**WHAT TO DO**
Please convert everything from the start of the listing down to the line containing "lectern (203, 1240)", that line included, into a JSON list of strings with one string per line and no blank lines.

**INPUT**
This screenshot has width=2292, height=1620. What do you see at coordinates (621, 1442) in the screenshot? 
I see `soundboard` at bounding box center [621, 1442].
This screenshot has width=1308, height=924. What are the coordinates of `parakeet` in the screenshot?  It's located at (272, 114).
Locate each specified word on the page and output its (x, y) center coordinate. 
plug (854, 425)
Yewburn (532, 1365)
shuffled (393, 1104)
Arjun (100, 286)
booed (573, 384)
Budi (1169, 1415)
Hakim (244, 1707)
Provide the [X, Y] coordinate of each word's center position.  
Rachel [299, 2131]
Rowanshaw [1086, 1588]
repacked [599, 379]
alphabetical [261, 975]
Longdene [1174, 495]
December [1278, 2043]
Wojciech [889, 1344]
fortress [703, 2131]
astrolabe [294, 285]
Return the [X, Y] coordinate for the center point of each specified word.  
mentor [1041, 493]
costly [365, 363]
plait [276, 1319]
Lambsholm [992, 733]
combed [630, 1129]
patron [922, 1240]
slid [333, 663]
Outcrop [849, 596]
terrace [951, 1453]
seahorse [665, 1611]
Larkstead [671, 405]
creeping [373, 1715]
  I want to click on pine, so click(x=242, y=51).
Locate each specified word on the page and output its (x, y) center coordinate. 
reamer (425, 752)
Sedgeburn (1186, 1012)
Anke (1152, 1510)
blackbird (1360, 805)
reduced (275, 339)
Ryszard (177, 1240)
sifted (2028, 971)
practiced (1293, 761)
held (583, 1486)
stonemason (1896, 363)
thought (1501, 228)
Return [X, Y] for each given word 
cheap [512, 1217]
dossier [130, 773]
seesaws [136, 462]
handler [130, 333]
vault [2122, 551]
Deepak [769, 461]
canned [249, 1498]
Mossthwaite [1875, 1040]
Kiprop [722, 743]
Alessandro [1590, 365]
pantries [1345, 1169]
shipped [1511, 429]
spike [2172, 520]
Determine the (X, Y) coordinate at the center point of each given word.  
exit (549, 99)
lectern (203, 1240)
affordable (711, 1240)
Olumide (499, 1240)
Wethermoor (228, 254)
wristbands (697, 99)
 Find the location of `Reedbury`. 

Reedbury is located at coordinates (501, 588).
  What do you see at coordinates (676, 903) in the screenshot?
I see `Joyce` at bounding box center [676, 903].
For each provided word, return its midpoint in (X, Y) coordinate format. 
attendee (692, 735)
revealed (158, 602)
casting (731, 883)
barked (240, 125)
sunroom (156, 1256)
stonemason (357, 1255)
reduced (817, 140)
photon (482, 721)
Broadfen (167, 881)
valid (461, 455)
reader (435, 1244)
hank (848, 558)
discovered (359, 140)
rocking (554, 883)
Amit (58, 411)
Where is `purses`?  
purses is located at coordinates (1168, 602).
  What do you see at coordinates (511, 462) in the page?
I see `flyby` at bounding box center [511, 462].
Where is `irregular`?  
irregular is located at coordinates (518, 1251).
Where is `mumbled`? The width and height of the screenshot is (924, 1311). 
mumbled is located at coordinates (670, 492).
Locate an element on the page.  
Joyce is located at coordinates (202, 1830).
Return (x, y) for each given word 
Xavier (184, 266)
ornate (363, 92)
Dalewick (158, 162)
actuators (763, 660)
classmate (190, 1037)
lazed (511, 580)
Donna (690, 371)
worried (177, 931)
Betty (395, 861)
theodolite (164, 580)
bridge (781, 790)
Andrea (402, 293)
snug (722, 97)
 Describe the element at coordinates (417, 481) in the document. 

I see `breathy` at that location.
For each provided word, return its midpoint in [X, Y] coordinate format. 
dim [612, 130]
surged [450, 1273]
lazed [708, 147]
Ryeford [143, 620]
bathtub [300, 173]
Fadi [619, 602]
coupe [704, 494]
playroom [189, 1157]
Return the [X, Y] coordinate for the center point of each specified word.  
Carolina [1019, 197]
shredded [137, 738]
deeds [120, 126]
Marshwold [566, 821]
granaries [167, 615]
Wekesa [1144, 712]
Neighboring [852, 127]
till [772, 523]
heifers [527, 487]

**THE COMPLETED TASK**
[
  "This screenshot has width=2292, height=1620. What do you see at coordinates (621, 1442) in the screenshot? ",
  "I see `soundboard` at bounding box center [621, 1442].",
  "This screenshot has width=1308, height=924. What are the coordinates of `parakeet` in the screenshot?  It's located at (272, 114).",
  "Locate each specified word on the page and output its (x, y) center coordinate. ",
  "plug (854, 425)",
  "Yewburn (532, 1365)",
  "shuffled (393, 1104)",
  "Arjun (100, 286)",
  "booed (573, 384)",
  "Budi (1169, 1415)",
  "Hakim (244, 1707)",
  "Provide the [X, Y] coordinate of each word's center position.  ",
  "Rachel [299, 2131]",
  "Rowanshaw [1086, 1588]",
  "repacked [599, 379]",
  "alphabetical [261, 975]",
  "Longdene [1174, 495]",
  "December [1278, 2043]",
  "Wojciech [889, 1344]",
  "fortress [703, 2131]",
  "astrolabe [294, 285]",
  "Return the [X, Y] coordinate for the center point of each specified word.  ",
  "mentor [1041, 493]",
  "costly [365, 363]",
  "plait [276, 1319]",
  "Lambsholm [992, 733]",
  "combed [630, 1129]",
  "patron [922, 1240]",
  "slid [333, 663]",
  "Outcrop [849, 596]",
  "terrace [951, 1453]",
  "seahorse [665, 1611]",
  "Larkstead [671, 405]",
  "creeping [373, 1715]",
  "  I want to click on pine, so click(x=242, y=51).",
  "Locate each specified word on the page and output its (x, y) center coordinate. ",
  "reamer (425, 752)",
  "Sedgeburn (1186, 1012)",
  "Anke (1152, 1510)",
  "blackbird (1360, 805)",
  "reduced (275, 339)",
  "Ryszard (177, 1240)",
  "sifted (2028, 971)",
  "practiced (1293, 761)",
  "held (583, 1486)",
  "stonemason (1896, 363)",
  "thought (1501, 228)",
  "Return [X, Y] for each given word ",
  "cheap [512, 1217]",
  "dossier [130, 773]",
  "seesaws [136, 462]",
  "handler [130, 333]",
  "vault [2122, 551]",
  "Deepak [769, 461]",
  "canned [249, 1498]",
  "Mossthwaite [1875, 1040]",
  "Kiprop [722, 743]",
  "Alessandro [1590, 365]",
  "pantries [1345, 1169]",
  "shipped [1511, 429]",
  "spike [2172, 520]",
  "Determine the (X, Y) coordinate at the center point of each given word.  ",
  "exit (549, 99)",
  "lectern (203, 1240)"
]